### GIVEN INFORMATION
■ ■ ■

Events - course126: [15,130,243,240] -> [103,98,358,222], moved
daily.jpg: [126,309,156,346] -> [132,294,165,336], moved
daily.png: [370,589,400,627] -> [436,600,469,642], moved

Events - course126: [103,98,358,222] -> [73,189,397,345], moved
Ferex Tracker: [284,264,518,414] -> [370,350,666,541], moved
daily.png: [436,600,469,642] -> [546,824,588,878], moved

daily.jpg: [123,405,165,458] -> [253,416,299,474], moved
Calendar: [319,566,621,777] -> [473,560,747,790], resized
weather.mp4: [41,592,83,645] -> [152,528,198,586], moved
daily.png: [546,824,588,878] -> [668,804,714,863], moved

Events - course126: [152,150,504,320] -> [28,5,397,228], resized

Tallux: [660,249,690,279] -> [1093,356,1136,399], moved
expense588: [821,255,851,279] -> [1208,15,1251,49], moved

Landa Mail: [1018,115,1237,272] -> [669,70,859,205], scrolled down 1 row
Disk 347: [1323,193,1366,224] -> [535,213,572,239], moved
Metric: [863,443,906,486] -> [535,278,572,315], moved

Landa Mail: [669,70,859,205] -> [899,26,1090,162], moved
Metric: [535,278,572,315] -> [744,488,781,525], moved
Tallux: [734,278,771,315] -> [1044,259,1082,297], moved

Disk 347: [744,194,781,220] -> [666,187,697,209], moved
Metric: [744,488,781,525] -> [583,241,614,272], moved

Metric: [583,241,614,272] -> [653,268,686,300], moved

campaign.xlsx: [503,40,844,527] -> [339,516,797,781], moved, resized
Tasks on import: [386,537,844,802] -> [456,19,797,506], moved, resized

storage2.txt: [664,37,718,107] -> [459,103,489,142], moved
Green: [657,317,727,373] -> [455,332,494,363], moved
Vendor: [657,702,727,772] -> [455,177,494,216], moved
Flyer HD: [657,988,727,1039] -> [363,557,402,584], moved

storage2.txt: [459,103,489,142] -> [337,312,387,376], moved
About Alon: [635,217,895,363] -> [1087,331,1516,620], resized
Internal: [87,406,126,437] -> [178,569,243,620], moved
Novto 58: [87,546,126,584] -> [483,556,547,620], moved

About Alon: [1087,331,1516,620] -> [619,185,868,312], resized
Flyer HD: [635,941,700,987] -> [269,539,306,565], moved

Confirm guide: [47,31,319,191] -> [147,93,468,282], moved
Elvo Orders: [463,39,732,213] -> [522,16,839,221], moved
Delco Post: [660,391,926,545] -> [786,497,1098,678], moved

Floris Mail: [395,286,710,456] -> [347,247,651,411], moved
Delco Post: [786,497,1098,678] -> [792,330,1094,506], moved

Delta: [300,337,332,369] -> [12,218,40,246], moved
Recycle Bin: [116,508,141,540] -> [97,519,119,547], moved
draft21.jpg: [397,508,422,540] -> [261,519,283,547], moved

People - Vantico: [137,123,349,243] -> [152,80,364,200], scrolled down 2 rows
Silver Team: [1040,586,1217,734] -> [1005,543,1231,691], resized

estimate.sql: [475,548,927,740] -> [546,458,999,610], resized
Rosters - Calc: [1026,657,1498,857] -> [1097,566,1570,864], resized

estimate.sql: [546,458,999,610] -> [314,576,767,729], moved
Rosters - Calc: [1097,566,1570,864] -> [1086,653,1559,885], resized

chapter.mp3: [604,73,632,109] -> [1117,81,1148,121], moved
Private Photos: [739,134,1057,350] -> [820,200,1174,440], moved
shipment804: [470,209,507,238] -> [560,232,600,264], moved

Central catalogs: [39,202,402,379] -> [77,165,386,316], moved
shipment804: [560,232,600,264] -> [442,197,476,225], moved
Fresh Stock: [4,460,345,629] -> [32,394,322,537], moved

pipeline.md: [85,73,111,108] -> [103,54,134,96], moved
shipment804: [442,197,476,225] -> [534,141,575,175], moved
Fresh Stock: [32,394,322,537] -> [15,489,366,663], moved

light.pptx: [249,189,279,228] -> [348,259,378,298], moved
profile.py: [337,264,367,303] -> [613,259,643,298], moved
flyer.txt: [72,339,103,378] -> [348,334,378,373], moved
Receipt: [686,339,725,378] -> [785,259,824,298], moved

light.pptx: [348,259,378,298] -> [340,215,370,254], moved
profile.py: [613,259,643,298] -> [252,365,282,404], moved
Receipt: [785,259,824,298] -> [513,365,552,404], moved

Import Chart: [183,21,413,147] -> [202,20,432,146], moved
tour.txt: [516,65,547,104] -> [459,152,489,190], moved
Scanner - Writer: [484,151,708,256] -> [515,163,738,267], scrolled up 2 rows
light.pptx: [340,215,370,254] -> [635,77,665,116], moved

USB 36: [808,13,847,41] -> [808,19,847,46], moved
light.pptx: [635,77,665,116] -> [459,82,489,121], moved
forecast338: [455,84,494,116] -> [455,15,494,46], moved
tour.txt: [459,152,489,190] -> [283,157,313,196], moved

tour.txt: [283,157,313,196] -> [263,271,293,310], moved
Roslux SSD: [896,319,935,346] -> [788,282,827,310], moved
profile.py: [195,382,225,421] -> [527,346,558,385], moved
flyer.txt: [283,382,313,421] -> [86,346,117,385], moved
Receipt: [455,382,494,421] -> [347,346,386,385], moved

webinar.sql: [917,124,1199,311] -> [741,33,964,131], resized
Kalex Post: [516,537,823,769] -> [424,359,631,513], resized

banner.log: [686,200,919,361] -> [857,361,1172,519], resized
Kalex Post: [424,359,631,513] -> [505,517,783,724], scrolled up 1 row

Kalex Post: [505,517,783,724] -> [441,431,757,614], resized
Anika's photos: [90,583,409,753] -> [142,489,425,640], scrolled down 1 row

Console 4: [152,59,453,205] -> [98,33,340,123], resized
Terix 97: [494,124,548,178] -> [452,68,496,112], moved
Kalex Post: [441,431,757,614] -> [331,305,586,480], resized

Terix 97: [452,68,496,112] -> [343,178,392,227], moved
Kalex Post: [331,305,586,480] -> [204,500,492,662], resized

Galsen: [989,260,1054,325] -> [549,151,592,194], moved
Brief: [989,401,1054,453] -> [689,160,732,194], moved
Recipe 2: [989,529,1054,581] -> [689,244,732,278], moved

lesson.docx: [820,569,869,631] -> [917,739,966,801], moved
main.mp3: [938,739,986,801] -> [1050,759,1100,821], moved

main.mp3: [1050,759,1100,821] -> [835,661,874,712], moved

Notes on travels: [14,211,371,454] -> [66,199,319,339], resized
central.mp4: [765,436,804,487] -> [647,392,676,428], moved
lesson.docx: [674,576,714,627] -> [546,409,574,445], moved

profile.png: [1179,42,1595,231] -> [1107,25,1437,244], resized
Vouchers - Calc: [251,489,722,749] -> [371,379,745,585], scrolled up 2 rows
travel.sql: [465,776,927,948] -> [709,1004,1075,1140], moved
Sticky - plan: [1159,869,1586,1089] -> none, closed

■ ■ ■

### REQUIREMENT
Each line in the data above either holds "Tallux" or does not. State how many do, as a bare number.

### WRITTEN RESPONSE
2